*** SUPPLIED RECORDS ***

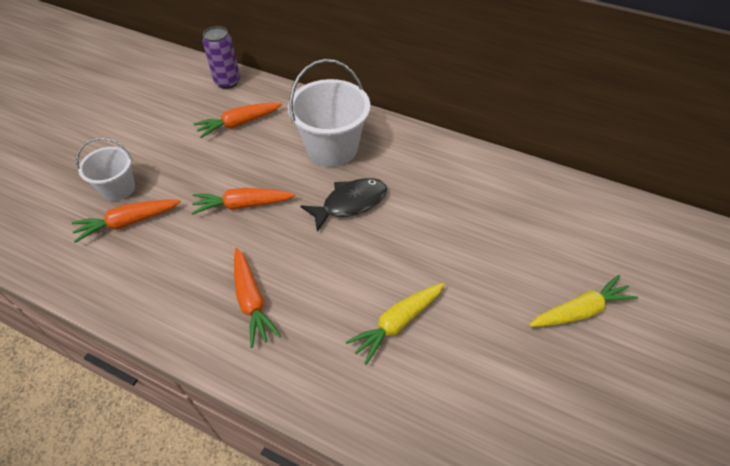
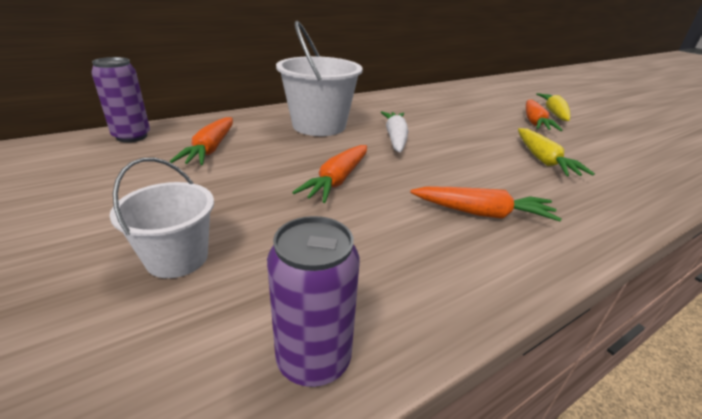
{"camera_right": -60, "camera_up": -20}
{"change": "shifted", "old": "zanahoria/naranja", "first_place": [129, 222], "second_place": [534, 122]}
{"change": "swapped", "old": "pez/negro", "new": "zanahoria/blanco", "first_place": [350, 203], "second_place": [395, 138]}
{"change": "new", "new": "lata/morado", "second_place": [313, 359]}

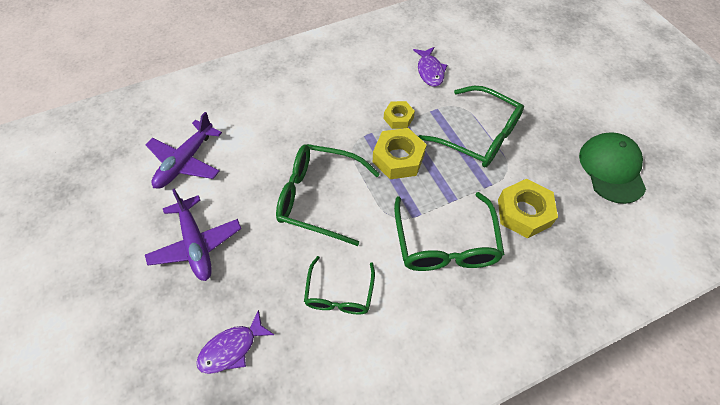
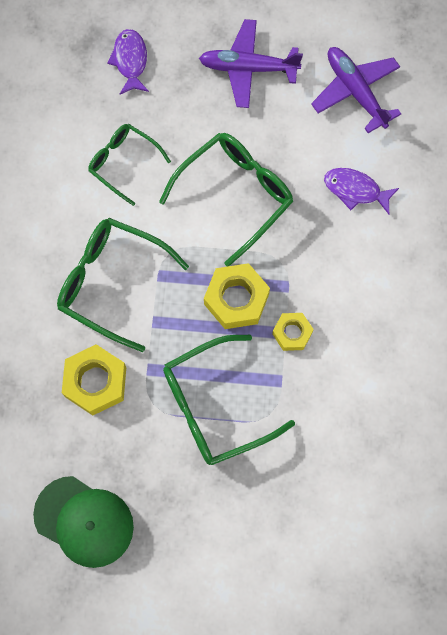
{"camera_right": 120, "camera_up": 15}
{"change": "shifted", "old": "pez/morado", "first_place": [430, 71], "second_place": [355, 190]}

***

• _DESCRIPTION OF THE TASK_:
With all pictures omitted, repeat every record above word for word.

• _SOLUTION FOR THIS EXERCISE_:
{"camera_right": -60, "camera_up": -20}
{"change": "shifted", "old": "zanahoria/naranja", "first_place": [129, 222], "second_place": [534, 122]}
{"change": "swapped", "old": "pez/negro", "new": "zanahoria/blanco", "first_place": [350, 203], "second_place": [395, 138]}
{"change": "new", "new": "lata/morado", "second_place": [313, 359]}

{"camera_right": 120, "camera_up": 15}
{"change": "shifted", "old": "pez/morado", "first_place": [430, 71], "second_place": [355, 190]}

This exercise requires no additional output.